- [Work order]: Below are entries; tally how many lines hold the string "ellipse" and answer with only that figure.

Collected data entries
--------------------------------

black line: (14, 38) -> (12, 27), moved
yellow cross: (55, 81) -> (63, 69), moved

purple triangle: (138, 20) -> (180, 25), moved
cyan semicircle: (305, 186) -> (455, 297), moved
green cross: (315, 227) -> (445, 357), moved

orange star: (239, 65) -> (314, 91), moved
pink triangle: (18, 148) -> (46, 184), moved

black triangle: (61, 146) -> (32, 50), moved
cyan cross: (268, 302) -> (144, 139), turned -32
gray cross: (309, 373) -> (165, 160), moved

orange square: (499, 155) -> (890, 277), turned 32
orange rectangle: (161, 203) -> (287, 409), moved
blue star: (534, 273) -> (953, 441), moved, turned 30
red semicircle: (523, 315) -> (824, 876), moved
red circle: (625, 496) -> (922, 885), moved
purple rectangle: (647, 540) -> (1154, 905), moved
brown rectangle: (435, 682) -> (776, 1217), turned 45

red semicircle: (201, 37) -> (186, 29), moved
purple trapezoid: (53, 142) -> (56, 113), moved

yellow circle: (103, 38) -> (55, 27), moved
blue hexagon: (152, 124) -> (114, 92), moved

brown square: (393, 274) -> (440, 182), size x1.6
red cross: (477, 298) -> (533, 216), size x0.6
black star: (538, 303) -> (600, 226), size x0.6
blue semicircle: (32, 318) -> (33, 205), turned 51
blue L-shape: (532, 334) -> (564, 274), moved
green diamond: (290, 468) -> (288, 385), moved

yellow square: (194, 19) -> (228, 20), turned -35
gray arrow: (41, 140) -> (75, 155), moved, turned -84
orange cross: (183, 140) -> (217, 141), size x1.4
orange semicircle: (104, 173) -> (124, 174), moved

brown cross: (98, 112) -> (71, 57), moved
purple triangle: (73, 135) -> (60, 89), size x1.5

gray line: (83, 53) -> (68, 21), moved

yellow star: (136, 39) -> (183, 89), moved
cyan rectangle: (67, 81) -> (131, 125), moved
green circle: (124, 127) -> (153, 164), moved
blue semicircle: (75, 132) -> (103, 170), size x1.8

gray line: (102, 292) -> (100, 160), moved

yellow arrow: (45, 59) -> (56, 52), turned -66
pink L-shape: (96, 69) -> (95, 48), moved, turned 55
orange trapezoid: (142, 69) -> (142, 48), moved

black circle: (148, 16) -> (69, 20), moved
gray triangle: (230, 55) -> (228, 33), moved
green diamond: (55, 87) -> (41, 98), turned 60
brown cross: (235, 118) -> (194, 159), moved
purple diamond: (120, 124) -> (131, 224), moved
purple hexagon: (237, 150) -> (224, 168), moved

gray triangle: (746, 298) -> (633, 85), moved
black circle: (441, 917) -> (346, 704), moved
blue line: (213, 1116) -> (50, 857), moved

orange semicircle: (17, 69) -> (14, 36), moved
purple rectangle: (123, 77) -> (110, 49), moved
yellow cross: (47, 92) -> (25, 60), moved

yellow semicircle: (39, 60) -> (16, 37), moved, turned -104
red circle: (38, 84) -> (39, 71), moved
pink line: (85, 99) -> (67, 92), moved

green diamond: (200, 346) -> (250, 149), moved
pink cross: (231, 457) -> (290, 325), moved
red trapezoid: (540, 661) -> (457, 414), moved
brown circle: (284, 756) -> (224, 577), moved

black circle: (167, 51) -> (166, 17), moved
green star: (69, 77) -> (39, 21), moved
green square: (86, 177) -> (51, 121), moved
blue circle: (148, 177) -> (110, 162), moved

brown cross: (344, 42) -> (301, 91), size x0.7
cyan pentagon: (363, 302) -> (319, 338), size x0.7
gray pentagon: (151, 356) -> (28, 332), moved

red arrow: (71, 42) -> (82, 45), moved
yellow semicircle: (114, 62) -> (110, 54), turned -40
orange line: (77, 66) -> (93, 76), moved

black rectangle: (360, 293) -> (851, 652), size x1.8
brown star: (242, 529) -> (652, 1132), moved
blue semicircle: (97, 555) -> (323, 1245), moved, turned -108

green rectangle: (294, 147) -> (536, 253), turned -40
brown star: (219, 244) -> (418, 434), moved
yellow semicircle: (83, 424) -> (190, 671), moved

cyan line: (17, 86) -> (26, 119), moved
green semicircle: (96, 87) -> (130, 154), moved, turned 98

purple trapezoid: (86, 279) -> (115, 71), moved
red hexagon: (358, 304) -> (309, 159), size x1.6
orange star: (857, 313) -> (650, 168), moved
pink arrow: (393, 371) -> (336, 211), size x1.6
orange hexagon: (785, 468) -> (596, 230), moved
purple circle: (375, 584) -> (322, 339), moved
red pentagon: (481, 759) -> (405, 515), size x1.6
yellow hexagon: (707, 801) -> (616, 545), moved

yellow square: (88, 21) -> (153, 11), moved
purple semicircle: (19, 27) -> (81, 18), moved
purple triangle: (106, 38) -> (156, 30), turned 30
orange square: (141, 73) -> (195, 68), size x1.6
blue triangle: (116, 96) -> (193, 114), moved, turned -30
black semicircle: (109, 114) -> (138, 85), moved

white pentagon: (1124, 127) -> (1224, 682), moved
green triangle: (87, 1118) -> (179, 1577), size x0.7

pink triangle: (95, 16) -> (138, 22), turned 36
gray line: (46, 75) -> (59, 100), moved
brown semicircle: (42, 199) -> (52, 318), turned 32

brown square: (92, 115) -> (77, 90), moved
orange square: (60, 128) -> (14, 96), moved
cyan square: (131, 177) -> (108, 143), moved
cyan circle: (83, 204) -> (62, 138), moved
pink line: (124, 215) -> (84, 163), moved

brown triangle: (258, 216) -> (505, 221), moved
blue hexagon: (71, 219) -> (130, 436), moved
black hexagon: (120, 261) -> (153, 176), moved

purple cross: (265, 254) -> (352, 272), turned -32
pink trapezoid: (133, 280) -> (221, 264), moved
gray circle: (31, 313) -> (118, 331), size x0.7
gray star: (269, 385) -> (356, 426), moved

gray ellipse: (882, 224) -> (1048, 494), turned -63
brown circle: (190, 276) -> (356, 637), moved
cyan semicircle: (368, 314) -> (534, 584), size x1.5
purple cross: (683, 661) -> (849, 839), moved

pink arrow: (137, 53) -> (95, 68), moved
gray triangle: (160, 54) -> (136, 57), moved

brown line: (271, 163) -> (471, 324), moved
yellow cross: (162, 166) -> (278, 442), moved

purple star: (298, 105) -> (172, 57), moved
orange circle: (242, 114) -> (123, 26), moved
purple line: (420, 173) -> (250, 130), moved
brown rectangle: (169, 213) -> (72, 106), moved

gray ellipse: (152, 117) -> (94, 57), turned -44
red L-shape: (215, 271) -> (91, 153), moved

--------------------------------

- [Result for this exercise]: 2